_YOUR OBJECTIVE:_ Lines in the entries below where the word "degrees" shows up should each be copied.

_RECORDS FOR THE TASK:_
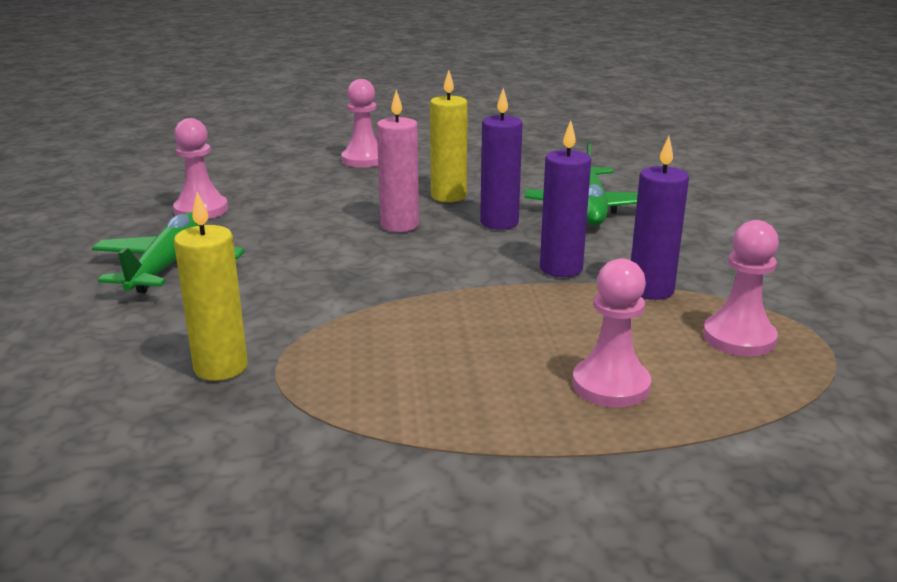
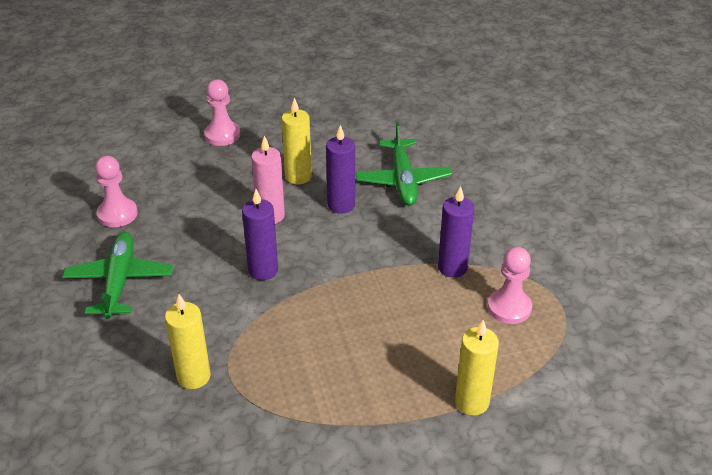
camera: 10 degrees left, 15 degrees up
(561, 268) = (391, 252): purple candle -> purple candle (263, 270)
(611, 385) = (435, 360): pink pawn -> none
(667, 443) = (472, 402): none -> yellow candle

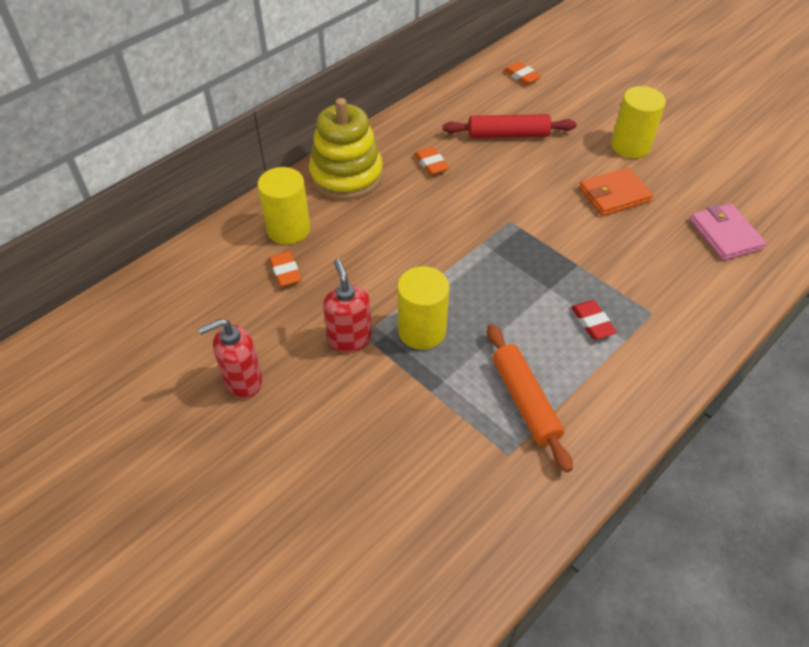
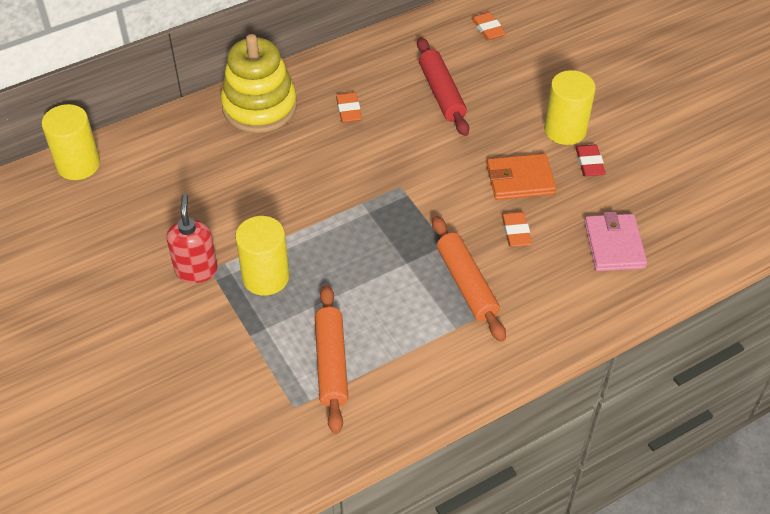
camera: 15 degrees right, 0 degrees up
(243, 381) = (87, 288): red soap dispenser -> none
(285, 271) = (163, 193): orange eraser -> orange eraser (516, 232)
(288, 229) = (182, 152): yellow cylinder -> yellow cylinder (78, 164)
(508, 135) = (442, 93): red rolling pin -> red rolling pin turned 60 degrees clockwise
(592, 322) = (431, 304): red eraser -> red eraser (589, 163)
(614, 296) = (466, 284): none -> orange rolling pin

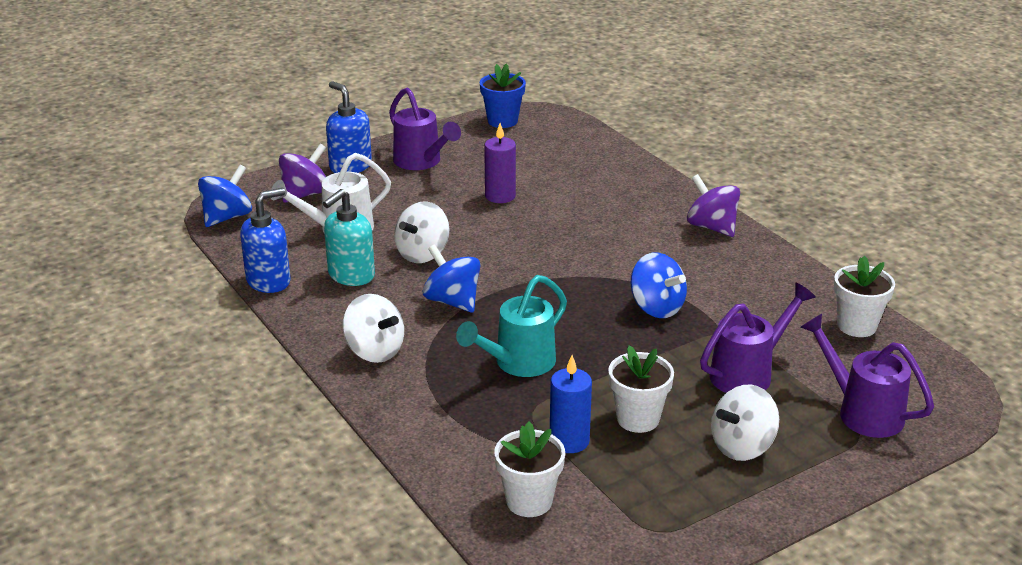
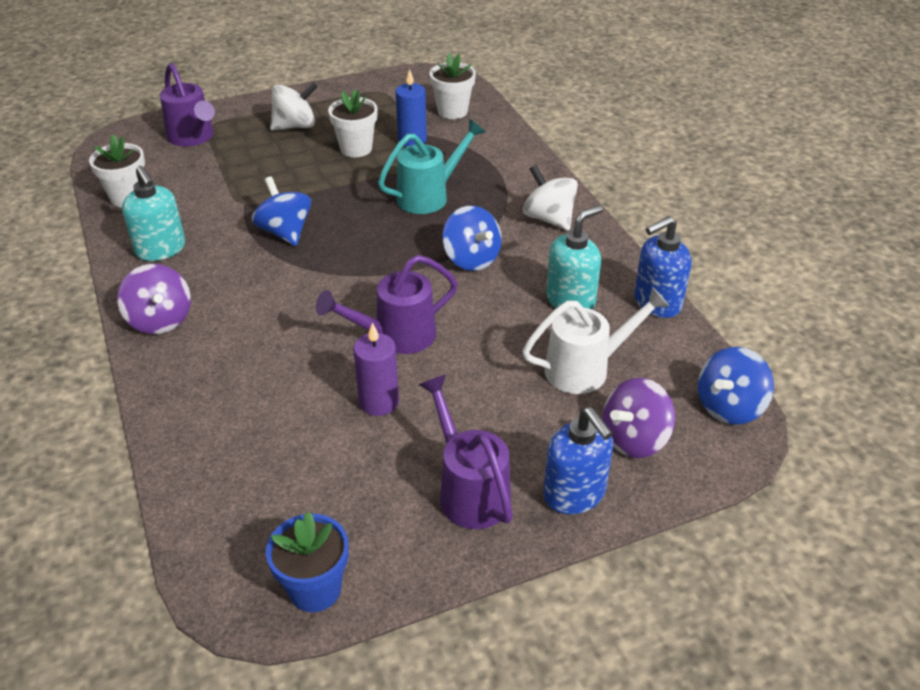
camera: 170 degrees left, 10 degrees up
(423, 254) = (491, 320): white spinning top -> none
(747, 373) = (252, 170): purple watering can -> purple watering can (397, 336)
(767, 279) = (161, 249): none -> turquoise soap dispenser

_SOLUTION TO THIS TASK:_
camera: 10 degrees left, 15 degrees up
camera: 15 degrees right, 0 degrees up
(508, 135) = (442, 93): red rolling pin -> red rolling pin turned 60 degrees clockwise
camera: 170 degrees left, 10 degrees up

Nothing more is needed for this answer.